### [EXERCISE BRIEF]
The lines to return are those from the line holding "none -> purple brick J9:L9 level 1" through the last line of the entries below, both included, written exactly and without pictures.

[Object correspondence data]
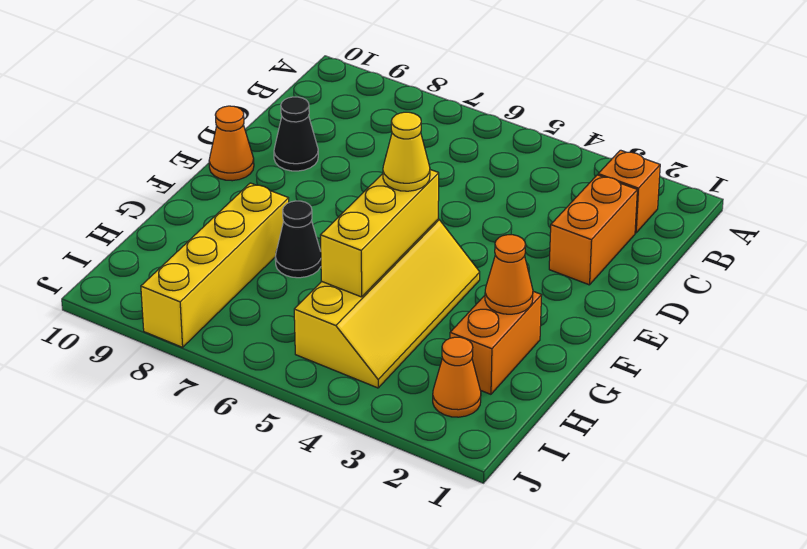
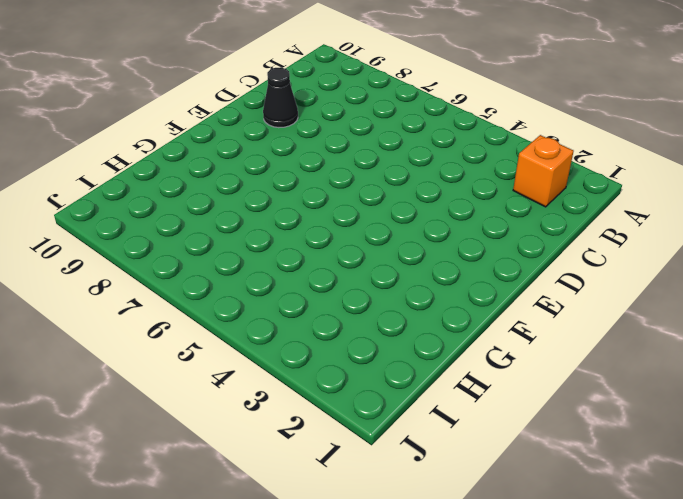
none -> orange brick C2:D2 level 1
none -> orange cone E10 level 1
none -> yellow slope F4:I5 level 1 top 5

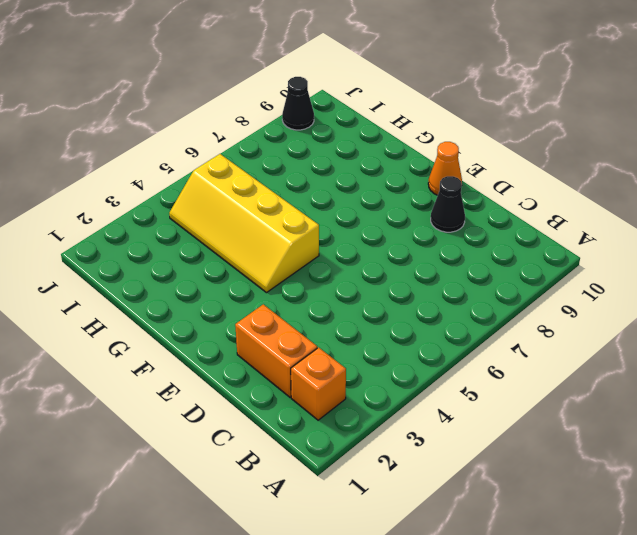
black cone J9 level 1 -> black cone G7 level 1
none -> orange brick G2:H2 level 1
none -> yellow brick G8:J8 level 1
none -> orange cone I2 level 1

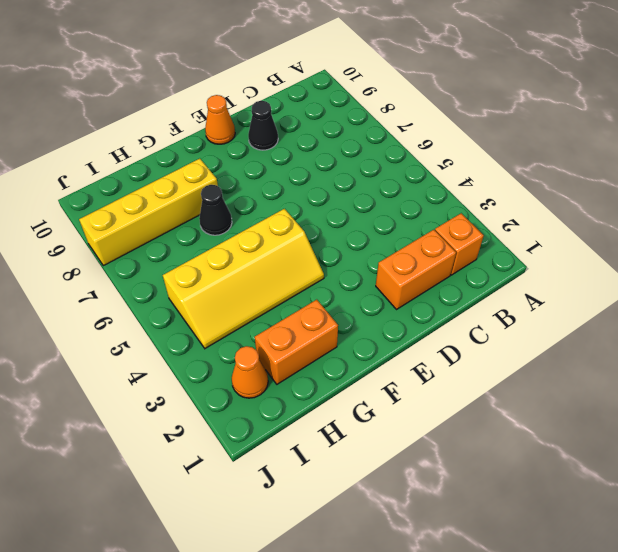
none -> yellow brick F5:H5 level 2
none -> orange cone G2 level 2
none -> yellow cone F5 level 3

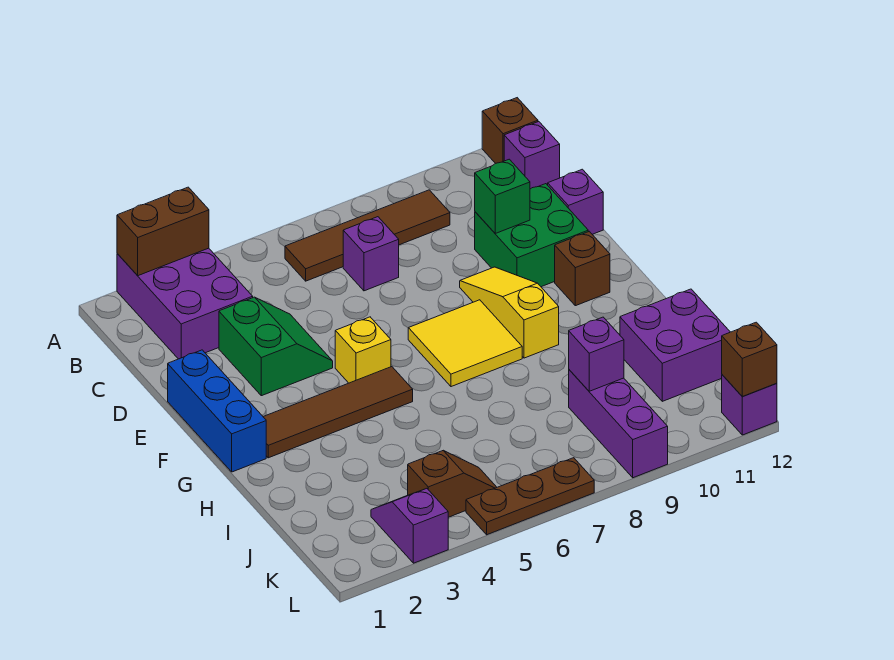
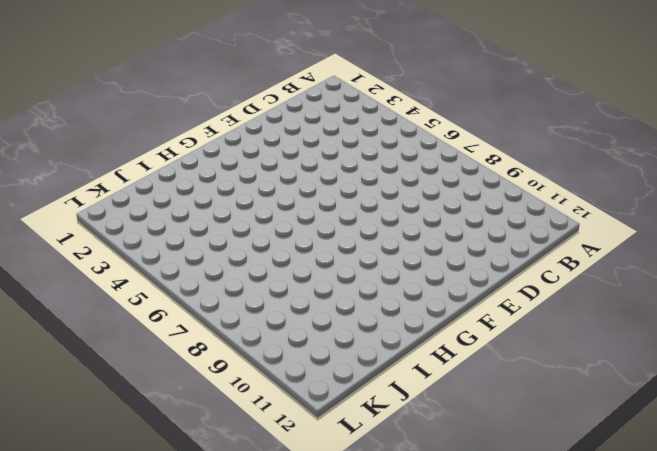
none -> purple brick A2:C3 level 1
none -> brown brick A12 level 1
none -> brown tile B6:B9 level 1

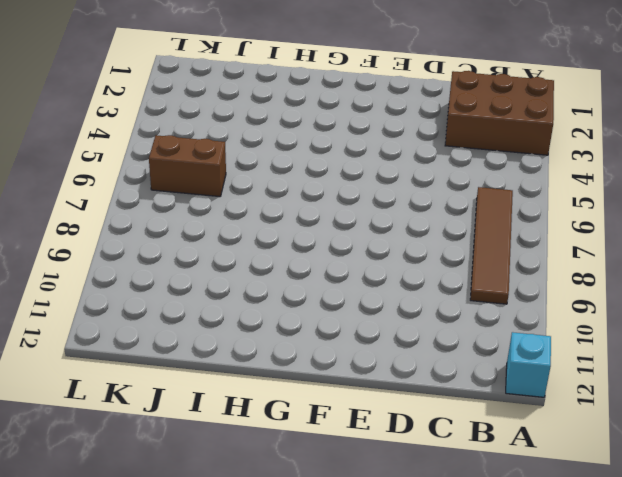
brown brick A2:C3 level 1 -> purple brick A2:C3 level 1
cyan brick A12 level 1 -> brown brick A12 level 1
brown brick J6:K6 level 1 -> brown brick A2:A3 level 2
none -> purple brick B12 level 1
none -> purple brick C7 level 1
none -> green slope D3:E4 level 1 top 3

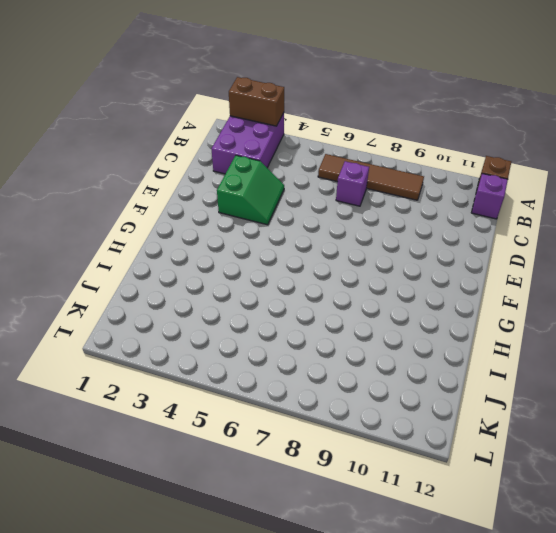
none -> green brick D10:E11 level 1
none -> purple brick D12 level 1
none -> blue brick E1:G1 level 1

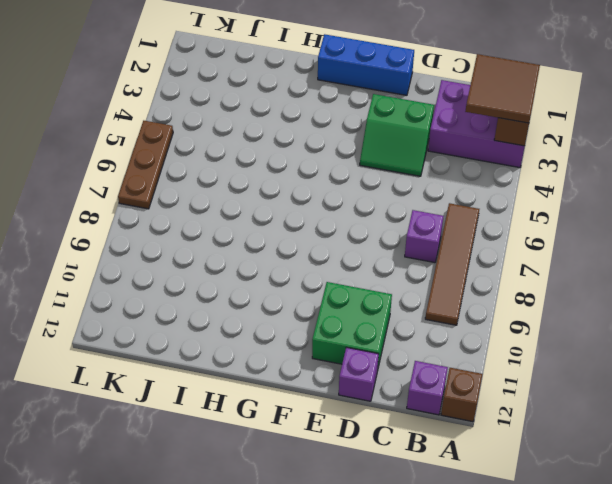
brown tile A2:B3 level 3 -> none
none -> yellow slope E9:G9 level 1 top G
none -> yellow brick F5 level 1
none -> yellow tile F7:G8 level 1

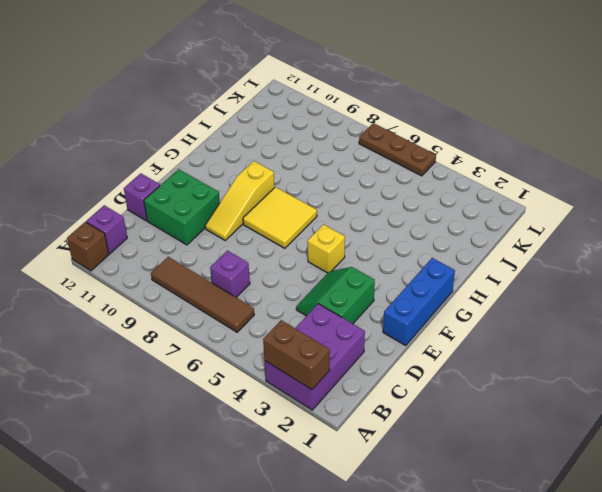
none -> brown brick F11 level 1
none -> brown tile G2:G5 level 1
none -> purple brick I11:J12 level 1

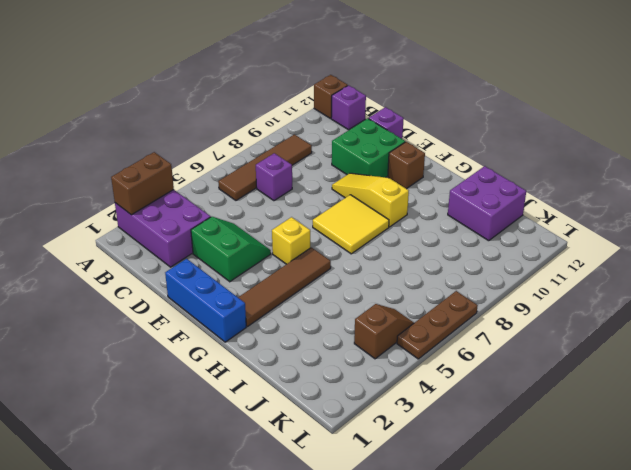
none -> purple brick J9:L9 level 1
none -> purple slope K3:L3 level 1 top L
none -> purple brick L12 level 1

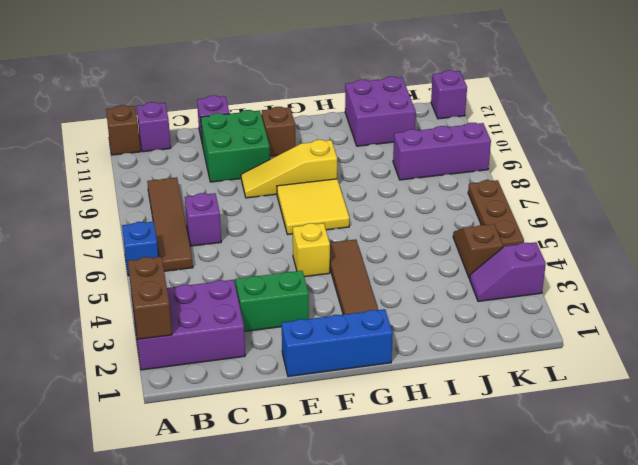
blue brick A6 level 1 -> none
none -> green brick D10 level 2
none -> purple brick J9 level 2
none -> brown brick L12 level 2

### [FINISHED TASK]
none -> purple brick J9:L9 level 1
none -> purple slope K3:L3 level 1 top L
none -> purple brick L12 level 1

blue brick A6 level 1 -> none
none -> green brick D10 level 2
none -> purple brick J9 level 2
none -> brown brick L12 level 2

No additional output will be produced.